[Task] Among the lines below, take the one holding "IC3: buffer 74HC125", the one holding "C2: 330pF (GND, N5) -> 330pF (N5, VA)", and all lines between them. Set them down exactly.

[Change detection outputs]
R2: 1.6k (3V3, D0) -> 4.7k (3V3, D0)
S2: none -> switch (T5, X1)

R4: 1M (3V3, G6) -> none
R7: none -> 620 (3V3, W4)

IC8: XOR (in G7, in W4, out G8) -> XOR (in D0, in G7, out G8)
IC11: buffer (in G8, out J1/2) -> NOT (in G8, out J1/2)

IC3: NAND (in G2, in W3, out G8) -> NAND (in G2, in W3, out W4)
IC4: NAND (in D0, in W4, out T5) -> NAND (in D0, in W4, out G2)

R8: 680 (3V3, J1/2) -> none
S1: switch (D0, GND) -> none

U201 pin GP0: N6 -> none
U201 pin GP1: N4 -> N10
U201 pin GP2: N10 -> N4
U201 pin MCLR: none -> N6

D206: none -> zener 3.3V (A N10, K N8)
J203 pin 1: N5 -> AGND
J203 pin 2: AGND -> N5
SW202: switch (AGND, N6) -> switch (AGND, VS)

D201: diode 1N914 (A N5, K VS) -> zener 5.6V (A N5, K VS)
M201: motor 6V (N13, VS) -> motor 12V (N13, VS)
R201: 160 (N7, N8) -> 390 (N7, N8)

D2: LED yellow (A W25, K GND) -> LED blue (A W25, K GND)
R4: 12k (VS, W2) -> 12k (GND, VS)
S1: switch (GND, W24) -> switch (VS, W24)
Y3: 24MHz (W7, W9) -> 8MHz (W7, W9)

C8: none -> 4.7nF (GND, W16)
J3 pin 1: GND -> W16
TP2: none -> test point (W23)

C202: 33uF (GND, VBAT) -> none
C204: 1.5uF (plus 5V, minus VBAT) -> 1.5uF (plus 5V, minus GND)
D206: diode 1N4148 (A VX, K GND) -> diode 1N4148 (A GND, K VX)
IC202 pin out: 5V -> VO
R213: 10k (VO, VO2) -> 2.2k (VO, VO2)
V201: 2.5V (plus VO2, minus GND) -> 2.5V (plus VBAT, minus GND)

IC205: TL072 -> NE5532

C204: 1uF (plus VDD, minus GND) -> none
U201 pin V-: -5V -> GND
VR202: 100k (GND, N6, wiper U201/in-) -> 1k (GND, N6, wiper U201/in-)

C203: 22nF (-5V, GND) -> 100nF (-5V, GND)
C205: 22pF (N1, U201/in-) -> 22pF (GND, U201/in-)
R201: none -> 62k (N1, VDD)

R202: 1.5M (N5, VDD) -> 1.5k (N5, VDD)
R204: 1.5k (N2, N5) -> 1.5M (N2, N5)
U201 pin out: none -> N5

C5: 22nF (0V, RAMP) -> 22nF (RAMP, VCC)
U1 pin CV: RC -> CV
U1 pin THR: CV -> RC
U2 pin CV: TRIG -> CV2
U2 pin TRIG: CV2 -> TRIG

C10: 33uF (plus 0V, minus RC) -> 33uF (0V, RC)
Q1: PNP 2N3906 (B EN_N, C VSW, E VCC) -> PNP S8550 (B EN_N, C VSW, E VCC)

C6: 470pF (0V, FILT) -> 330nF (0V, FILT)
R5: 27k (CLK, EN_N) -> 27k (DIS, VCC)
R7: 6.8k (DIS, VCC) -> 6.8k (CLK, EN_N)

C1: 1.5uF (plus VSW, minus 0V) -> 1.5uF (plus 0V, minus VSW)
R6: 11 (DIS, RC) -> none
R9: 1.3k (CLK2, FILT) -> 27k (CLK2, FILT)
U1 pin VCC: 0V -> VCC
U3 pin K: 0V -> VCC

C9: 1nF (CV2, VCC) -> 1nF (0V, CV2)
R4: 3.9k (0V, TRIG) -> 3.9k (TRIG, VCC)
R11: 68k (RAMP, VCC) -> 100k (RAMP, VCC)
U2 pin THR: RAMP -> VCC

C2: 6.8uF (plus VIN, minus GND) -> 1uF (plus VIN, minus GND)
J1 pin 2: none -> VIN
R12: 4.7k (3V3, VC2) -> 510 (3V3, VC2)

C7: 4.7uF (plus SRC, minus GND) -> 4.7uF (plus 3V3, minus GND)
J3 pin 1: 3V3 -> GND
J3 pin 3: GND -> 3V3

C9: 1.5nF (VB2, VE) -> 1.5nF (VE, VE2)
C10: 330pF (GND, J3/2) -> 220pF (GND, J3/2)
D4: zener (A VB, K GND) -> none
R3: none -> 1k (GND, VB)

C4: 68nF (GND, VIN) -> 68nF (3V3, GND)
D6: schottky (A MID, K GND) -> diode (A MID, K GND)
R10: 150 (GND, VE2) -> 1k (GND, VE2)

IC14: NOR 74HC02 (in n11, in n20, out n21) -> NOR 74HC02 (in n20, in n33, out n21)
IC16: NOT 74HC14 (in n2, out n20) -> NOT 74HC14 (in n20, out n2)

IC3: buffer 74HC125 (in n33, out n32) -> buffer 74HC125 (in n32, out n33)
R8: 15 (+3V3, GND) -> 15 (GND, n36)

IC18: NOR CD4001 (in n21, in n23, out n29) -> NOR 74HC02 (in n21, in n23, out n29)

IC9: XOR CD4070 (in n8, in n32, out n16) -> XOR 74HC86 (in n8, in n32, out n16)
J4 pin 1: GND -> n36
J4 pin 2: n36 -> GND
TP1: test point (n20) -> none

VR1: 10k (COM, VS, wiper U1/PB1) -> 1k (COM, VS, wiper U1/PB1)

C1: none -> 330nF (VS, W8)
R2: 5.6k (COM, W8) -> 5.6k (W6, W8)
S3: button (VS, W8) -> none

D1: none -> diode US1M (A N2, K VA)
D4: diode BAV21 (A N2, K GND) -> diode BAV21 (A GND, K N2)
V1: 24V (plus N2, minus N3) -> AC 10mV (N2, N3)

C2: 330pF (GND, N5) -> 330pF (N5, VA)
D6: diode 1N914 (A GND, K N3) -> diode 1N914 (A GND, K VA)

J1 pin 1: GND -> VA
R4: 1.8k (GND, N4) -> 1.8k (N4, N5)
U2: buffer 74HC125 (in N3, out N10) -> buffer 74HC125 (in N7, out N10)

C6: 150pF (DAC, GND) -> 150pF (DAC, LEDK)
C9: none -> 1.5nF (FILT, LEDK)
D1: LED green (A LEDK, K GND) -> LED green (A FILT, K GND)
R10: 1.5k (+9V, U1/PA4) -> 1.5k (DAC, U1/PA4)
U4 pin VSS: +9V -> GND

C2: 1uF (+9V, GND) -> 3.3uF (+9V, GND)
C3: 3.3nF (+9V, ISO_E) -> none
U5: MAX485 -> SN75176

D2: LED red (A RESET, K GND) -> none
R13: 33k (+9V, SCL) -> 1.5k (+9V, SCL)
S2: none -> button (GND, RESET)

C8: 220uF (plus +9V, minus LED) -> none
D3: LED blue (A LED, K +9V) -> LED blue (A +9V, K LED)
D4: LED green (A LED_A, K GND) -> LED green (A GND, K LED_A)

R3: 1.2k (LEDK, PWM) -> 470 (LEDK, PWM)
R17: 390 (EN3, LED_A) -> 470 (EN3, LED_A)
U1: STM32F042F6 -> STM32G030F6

[Answer box]
IC3: buffer 74HC125 (in n33, out n32) -> buffer 74HC125 (in n32, out n33)
R8: 15 (+3V3, GND) -> 15 (GND, n36)

IC18: NOR CD4001 (in n21, in n23, out n29) -> NOR 74HC02 (in n21, in n23, out n29)

IC9: XOR CD4070 (in n8, in n32, out n16) -> XOR 74HC86 (in n8, in n32, out n16)
J4 pin 1: GND -> n36
J4 pin 2: n36 -> GND
TP1: test point (n20) -> none

VR1: 10k (COM, VS, wiper U1/PB1) -> 1k (COM, VS, wiper U1/PB1)

C1: none -> 330nF (VS, W8)
R2: 5.6k (COM, W8) -> 5.6k (W6, W8)
S3: button (VS, W8) -> none

D1: none -> diode US1M (A N2, K VA)
D4: diode BAV21 (A N2, K GND) -> diode BAV21 (A GND, K N2)
V1: 24V (plus N2, minus N3) -> AC 10mV (N2, N3)

C2: 330pF (GND, N5) -> 330pF (N5, VA)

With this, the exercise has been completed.